*WHAT THE EXERCISE ASKS*: What is needed is a copy of each line in the listing below that contains "spinning".

*INFORMATION*:
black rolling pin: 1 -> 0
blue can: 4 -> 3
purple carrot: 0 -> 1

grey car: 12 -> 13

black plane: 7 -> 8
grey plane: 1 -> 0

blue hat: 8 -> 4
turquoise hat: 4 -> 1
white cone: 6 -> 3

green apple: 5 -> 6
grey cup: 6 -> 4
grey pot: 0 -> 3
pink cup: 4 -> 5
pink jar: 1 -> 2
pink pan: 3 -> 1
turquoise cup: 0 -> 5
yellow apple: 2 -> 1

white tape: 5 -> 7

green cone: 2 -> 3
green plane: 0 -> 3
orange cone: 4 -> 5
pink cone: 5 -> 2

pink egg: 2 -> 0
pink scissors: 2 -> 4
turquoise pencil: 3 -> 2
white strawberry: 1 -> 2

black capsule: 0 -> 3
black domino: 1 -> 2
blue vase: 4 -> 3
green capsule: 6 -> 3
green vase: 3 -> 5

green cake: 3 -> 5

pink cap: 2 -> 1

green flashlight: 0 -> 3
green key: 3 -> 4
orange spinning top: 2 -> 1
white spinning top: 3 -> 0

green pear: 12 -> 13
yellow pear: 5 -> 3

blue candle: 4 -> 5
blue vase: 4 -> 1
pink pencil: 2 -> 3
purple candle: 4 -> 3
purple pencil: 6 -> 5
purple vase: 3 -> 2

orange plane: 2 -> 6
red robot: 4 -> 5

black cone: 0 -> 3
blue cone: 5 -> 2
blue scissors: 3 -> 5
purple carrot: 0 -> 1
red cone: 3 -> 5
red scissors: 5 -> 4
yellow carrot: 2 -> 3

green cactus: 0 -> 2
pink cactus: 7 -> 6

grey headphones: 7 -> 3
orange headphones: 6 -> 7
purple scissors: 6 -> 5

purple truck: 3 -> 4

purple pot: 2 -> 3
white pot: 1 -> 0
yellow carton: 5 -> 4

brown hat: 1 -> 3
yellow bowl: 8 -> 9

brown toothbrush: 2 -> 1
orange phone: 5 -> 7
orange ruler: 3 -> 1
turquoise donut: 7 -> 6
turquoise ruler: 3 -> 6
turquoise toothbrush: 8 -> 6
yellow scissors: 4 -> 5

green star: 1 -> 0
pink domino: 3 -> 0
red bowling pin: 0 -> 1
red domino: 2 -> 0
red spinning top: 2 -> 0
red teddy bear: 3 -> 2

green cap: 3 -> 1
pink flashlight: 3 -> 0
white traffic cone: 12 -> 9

*EXERCISE SOLUTION*:
orange spinning top: 2 -> 1
white spinning top: 3 -> 0
red spinning top: 2 -> 0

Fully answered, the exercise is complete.